_Problem to work on_
Copy out the line containing "(168, 143) = (339, 164): none -> pink ball" and each line after it, through the last one in the material, exactly as written.

_Provided material_

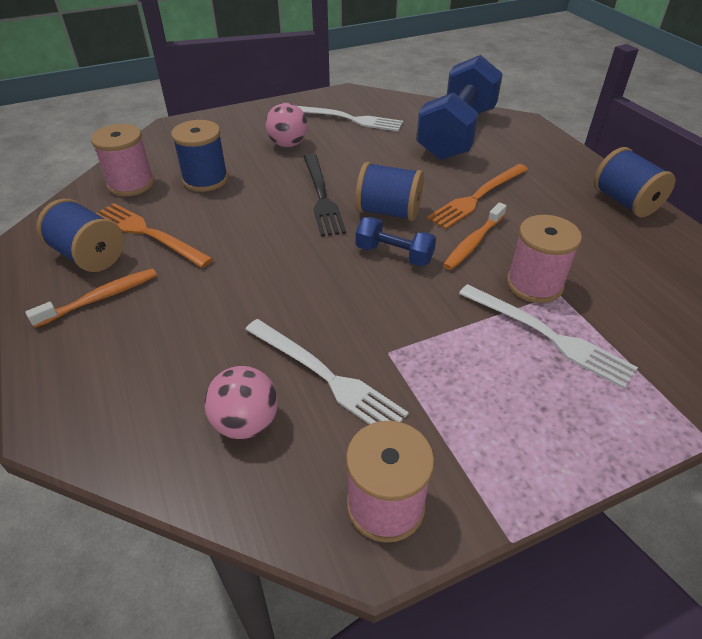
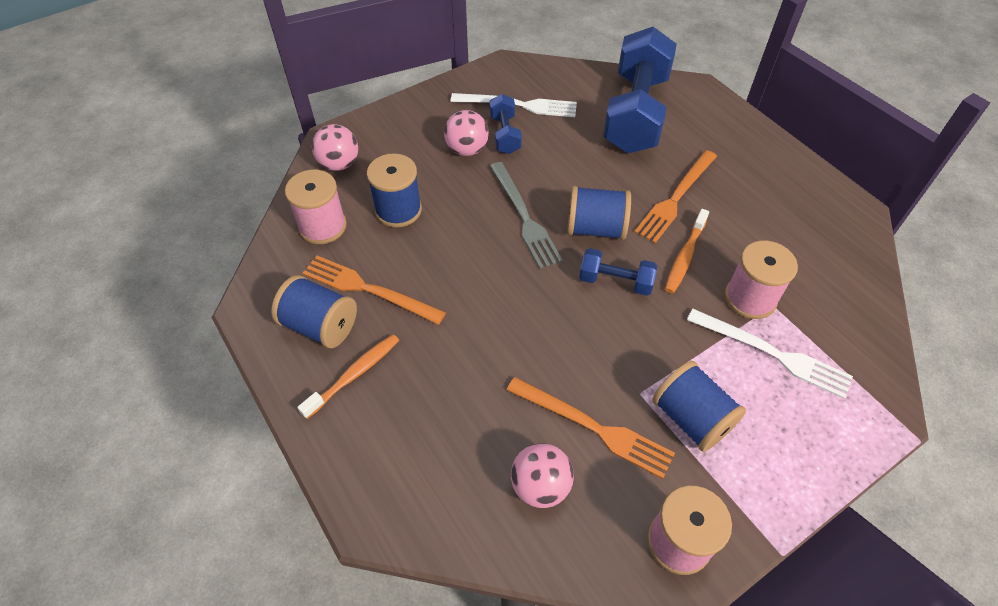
camera: 10 degrees left, 10 degrees up
(168, 143) = (339, 164): none -> pink ball
(321, 196) = (524, 217): black fork -> grey fork
(326, 376) = (593, 427): white fork -> orange fork
(327, 137) = (505, 134): none -> blue dumbbell
(625, 202) = (813, 186): blue spool -> blue spool (691, 418)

_Task result_
(168, 143) = (339, 164): none -> pink ball
(321, 196) = (524, 217): black fork -> grey fork
(326, 376) = (593, 427): white fork -> orange fork
(327, 137) = (505, 134): none -> blue dumbbell
(625, 202) = (813, 186): blue spool -> blue spool (691, 418)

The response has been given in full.